Coordinate-based object records:

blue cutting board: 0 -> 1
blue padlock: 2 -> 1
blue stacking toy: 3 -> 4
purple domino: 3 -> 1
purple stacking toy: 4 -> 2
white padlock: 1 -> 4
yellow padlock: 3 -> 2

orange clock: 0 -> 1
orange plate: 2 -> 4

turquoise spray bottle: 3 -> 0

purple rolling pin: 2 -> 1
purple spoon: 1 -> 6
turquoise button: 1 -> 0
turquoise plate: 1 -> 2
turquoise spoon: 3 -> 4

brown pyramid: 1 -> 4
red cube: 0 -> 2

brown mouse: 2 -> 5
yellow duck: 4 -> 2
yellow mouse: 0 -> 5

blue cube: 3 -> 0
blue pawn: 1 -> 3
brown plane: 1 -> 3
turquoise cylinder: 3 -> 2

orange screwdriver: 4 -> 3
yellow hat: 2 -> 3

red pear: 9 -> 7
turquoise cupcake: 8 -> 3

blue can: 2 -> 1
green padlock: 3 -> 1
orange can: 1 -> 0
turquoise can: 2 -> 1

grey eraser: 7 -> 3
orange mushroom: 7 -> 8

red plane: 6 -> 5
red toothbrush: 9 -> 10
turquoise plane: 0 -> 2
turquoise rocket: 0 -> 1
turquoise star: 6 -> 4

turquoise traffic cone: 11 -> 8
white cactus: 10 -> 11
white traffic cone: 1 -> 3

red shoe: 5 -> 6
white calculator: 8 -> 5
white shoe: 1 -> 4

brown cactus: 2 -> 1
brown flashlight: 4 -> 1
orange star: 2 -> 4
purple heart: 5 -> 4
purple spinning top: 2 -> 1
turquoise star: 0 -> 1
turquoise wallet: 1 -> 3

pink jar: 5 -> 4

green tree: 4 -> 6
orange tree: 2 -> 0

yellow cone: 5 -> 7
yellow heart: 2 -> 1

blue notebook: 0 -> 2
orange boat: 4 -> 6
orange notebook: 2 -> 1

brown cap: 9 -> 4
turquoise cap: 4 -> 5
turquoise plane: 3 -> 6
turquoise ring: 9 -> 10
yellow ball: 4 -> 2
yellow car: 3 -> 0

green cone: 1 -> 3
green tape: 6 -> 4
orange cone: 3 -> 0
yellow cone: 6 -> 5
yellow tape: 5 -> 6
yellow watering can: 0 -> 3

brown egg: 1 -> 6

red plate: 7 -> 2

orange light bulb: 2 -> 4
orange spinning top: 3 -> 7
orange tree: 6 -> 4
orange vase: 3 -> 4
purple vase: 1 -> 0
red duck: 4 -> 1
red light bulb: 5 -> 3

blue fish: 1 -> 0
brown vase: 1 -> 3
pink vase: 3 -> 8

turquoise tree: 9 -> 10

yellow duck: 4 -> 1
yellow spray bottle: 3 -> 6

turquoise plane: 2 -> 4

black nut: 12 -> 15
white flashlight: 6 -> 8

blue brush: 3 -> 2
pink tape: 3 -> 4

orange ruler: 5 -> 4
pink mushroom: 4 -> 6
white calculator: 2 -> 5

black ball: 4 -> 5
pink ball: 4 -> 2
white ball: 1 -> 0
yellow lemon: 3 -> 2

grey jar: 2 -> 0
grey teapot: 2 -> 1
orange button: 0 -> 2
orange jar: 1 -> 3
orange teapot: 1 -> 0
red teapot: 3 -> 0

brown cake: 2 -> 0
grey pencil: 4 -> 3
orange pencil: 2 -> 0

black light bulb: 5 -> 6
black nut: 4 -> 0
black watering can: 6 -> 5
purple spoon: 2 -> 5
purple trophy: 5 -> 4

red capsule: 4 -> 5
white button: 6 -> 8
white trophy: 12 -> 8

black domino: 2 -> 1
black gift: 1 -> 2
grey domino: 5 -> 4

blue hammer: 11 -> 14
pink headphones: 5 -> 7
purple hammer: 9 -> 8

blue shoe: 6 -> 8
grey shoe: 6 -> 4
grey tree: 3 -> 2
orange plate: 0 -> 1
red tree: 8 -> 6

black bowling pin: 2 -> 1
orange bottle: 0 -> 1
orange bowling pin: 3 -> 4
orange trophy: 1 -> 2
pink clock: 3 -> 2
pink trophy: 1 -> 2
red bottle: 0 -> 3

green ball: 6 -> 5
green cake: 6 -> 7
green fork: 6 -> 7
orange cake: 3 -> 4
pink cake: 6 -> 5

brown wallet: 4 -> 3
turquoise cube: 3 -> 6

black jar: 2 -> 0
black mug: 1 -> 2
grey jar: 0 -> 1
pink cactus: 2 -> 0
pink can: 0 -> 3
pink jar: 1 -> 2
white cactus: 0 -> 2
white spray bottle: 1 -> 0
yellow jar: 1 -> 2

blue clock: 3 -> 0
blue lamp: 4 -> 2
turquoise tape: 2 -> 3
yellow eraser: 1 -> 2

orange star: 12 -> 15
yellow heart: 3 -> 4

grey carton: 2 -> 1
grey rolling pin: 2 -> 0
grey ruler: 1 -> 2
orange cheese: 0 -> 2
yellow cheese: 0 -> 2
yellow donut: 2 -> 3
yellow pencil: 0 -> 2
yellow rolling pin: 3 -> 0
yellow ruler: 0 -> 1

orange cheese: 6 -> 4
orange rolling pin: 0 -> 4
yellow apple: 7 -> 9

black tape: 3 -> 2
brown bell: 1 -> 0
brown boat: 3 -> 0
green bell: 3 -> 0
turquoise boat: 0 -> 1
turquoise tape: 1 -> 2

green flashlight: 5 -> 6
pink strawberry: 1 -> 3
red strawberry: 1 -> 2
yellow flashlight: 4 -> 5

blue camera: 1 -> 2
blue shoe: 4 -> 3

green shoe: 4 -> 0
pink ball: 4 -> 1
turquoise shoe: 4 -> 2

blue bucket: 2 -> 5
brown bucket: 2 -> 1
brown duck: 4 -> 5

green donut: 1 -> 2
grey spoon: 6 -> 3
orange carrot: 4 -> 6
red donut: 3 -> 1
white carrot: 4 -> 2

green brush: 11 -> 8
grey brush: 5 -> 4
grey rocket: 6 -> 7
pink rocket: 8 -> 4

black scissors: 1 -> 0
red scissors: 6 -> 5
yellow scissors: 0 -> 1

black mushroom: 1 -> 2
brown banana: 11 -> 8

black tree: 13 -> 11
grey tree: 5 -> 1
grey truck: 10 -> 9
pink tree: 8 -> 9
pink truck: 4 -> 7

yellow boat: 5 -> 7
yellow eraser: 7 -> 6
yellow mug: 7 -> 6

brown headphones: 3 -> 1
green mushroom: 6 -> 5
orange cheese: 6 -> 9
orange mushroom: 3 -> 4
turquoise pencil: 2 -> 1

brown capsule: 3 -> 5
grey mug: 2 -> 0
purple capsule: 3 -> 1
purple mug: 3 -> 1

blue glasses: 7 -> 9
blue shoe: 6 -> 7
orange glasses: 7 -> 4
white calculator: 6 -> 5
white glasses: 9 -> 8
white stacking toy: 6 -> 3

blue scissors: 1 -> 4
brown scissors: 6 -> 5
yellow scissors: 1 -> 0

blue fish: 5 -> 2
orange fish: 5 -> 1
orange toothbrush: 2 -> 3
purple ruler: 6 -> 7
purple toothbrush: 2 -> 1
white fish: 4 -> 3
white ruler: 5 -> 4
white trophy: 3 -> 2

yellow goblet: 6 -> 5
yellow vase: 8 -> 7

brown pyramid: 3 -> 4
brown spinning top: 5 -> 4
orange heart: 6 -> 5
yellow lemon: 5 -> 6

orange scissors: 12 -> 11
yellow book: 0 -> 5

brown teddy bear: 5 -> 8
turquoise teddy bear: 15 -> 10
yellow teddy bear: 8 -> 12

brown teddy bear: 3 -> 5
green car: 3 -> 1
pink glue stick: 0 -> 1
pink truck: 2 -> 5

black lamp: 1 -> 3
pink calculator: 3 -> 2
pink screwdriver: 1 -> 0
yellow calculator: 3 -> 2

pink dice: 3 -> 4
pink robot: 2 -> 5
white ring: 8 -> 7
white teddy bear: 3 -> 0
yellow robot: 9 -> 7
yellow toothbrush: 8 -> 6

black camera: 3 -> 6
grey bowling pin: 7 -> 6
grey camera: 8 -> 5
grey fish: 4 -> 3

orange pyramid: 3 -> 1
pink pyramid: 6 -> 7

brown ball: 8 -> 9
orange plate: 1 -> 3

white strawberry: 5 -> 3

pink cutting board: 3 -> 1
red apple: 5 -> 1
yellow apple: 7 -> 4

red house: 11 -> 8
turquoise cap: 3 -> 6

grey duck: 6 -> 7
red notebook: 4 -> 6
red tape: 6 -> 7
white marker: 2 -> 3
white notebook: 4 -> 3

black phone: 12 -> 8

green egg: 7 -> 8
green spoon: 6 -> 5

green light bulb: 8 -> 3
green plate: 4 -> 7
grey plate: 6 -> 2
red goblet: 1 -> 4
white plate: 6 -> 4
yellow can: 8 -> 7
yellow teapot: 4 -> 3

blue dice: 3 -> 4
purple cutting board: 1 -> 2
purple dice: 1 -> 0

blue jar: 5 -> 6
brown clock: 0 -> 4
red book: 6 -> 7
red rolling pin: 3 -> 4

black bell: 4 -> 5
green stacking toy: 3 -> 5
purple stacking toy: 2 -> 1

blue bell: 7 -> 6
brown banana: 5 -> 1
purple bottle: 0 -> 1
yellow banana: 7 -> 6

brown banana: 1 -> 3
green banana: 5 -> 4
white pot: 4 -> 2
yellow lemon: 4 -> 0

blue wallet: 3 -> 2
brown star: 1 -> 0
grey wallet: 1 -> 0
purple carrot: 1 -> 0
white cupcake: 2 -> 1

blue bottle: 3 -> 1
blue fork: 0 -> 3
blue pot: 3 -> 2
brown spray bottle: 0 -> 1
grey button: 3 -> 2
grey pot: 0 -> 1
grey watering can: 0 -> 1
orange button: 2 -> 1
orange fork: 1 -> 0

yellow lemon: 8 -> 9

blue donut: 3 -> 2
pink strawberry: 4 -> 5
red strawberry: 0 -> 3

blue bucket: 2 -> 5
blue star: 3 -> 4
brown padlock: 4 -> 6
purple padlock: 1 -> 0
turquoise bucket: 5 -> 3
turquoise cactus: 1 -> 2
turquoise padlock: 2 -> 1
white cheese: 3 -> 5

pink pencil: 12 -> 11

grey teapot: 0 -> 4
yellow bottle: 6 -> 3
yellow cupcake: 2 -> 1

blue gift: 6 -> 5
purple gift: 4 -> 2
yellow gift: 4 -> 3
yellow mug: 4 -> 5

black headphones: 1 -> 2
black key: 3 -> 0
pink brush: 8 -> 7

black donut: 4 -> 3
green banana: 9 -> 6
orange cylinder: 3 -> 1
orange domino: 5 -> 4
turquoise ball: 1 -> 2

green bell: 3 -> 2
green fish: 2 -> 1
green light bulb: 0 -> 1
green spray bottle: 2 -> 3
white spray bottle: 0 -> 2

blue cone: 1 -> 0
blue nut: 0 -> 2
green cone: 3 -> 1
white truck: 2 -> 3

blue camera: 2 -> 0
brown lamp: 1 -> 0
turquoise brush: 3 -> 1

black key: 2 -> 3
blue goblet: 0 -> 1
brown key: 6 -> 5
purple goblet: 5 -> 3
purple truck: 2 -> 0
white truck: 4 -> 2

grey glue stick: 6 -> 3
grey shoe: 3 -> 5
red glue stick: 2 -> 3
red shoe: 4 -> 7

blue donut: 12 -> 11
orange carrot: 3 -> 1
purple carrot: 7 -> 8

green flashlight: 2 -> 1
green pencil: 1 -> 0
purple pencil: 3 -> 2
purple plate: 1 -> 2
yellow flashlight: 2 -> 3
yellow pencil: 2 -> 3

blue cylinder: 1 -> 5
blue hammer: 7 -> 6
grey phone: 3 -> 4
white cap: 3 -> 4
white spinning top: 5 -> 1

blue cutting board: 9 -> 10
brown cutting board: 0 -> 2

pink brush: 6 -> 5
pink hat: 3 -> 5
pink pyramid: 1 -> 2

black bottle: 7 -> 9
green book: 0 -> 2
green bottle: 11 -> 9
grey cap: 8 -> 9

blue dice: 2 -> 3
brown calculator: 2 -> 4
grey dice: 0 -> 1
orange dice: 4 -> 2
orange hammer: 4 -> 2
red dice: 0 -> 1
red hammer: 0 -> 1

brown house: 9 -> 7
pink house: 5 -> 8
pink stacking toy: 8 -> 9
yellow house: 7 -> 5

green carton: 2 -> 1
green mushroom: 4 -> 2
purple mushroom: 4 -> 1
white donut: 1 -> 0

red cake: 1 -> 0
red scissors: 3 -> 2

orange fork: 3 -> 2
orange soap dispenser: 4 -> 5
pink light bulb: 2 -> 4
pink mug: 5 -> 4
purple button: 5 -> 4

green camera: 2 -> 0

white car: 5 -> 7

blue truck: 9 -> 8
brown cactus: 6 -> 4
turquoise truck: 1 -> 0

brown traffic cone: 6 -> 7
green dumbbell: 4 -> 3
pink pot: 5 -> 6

#### TASK TO CARRY OUT
Please print verbatim each line from the first line of the entries above to the line that contains "purple spoon: 1 -> 6", inclusive, and nothing more.

#### EXPECTED ANSWER
blue cutting board: 0 -> 1
blue padlock: 2 -> 1
blue stacking toy: 3 -> 4
purple domino: 3 -> 1
purple stacking toy: 4 -> 2
white padlock: 1 -> 4
yellow padlock: 3 -> 2

orange clock: 0 -> 1
orange plate: 2 -> 4

turquoise spray bottle: 3 -> 0

purple rolling pin: 2 -> 1
purple spoon: 1 -> 6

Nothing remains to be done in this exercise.